- DATA -
>>>>>
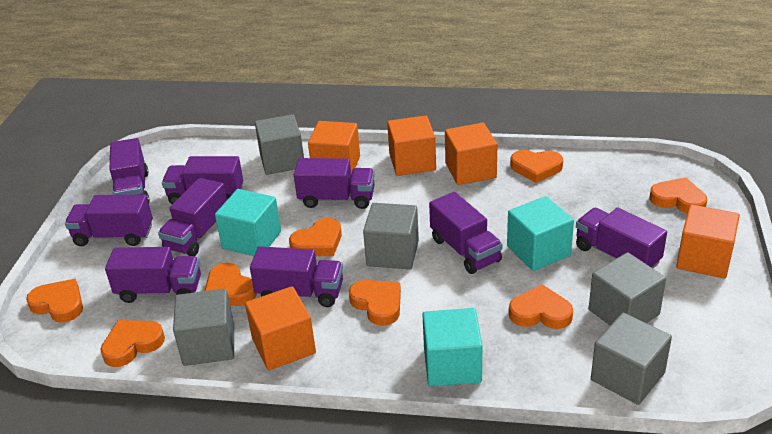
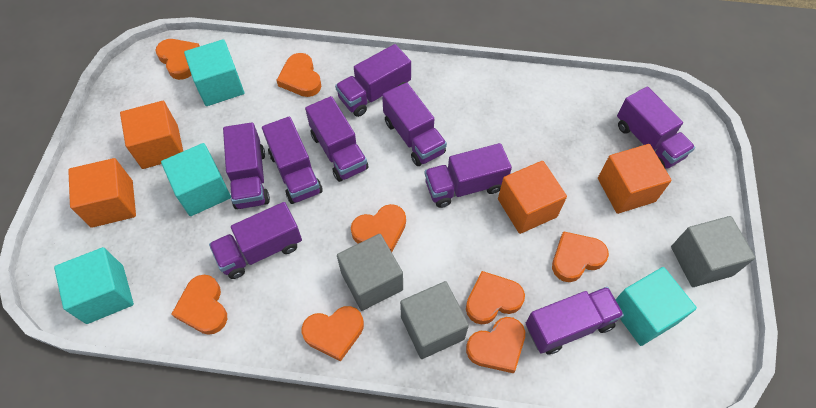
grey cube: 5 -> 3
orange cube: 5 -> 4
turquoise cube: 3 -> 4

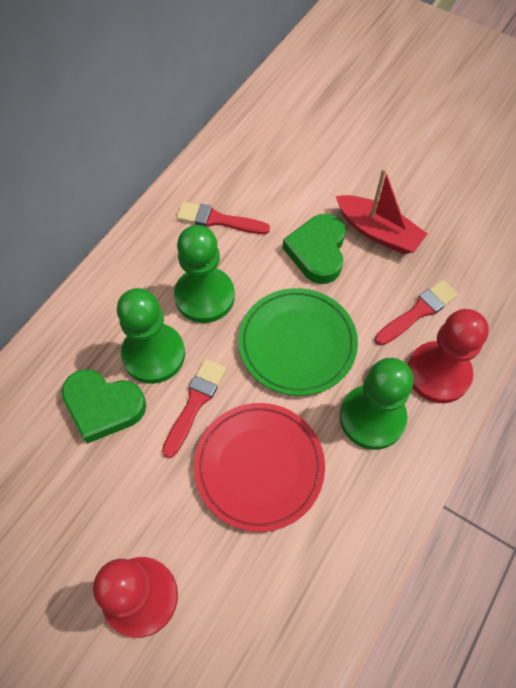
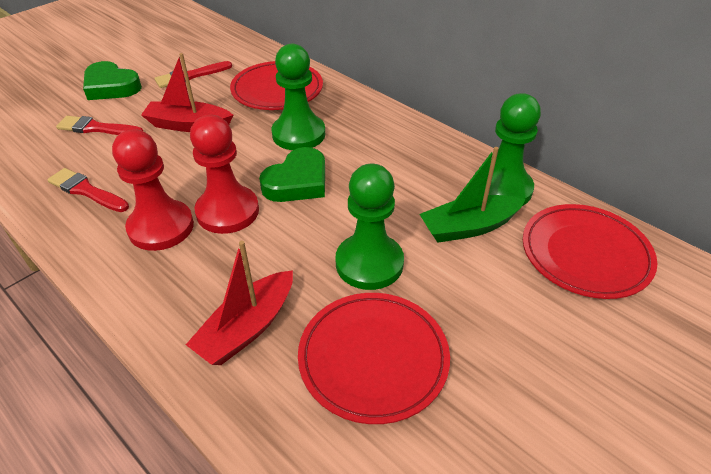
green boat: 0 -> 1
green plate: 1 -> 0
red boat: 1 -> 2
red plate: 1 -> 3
<<<<<
>>>>>
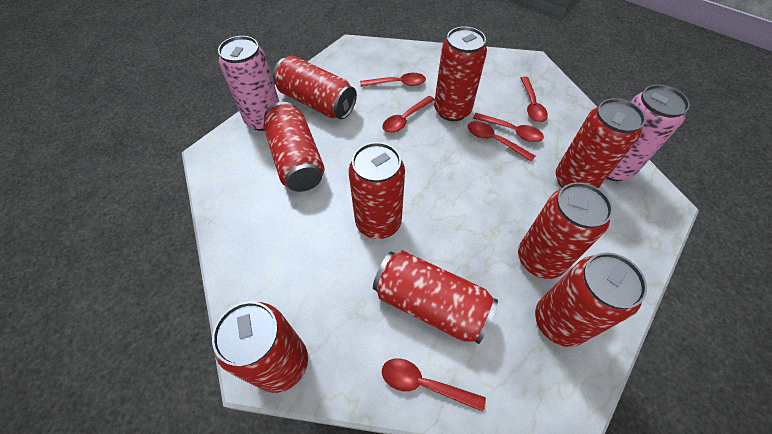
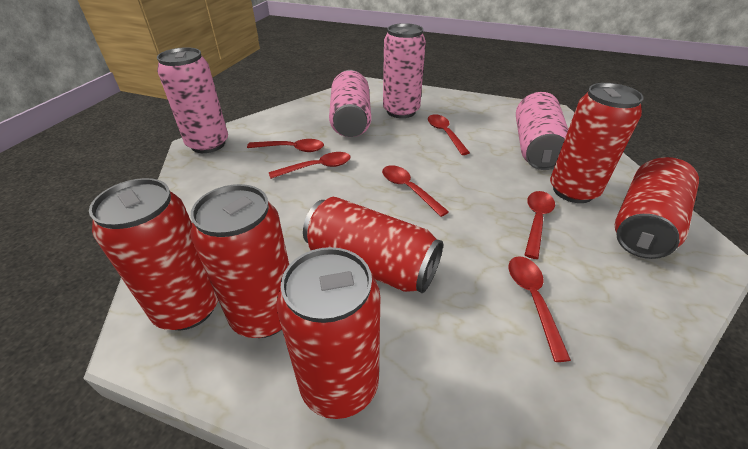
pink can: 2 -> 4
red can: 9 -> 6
<<<<<
- EXERCISE DETAILS -
In the listing above, find the line holding "grey cube: 5 -> 3" and the line holding "red plate: 1 -> 3". Reproduce those two lines and all between them exactly, leaving out pictures.

- RESPONSE BELOW -
grey cube: 5 -> 3
orange cube: 5 -> 4
turquoise cube: 3 -> 4

green boat: 0 -> 1
green plate: 1 -> 0
red boat: 1 -> 2
red plate: 1 -> 3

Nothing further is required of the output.